• [WRITTEN INSTRUCTION] Duplicate every line of text in the entries below, leaving out the pictures.

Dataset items
════════════════
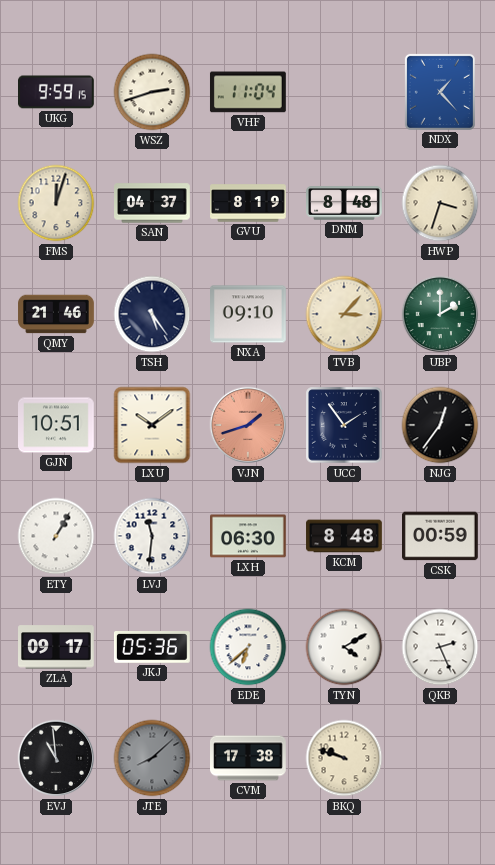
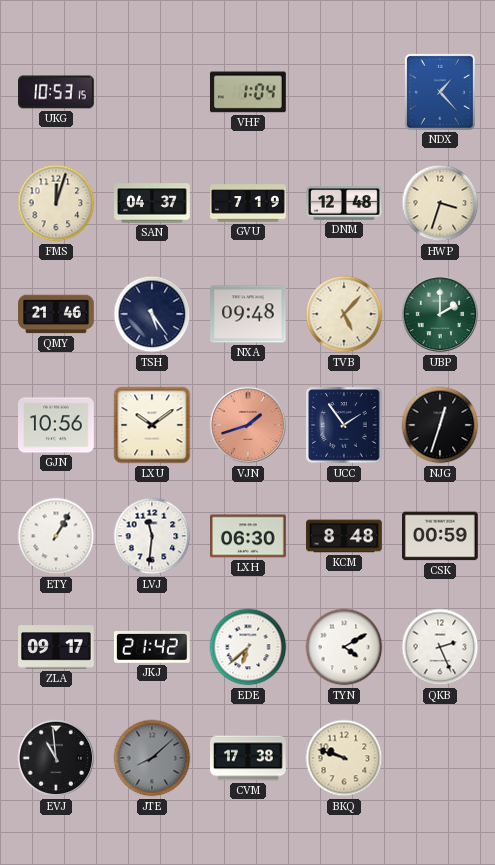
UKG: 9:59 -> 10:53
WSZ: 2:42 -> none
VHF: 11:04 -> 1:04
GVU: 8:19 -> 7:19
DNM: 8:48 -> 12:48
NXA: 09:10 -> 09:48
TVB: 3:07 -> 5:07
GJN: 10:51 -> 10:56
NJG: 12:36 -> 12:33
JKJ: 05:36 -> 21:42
════════════════
• [OUTPUT OF THE EXERCISE]
UKG: 9:59 -> 10:53
WSZ: 2:42 -> none
VHF: 11:04 -> 1:04
GVU: 8:19 -> 7:19
DNM: 8:48 -> 12:48
NXA: 09:10 -> 09:48
TVB: 3:07 -> 5:07
GJN: 10:51 -> 10:56
NJG: 12:36 -> 12:33
JKJ: 05:36 -> 21:42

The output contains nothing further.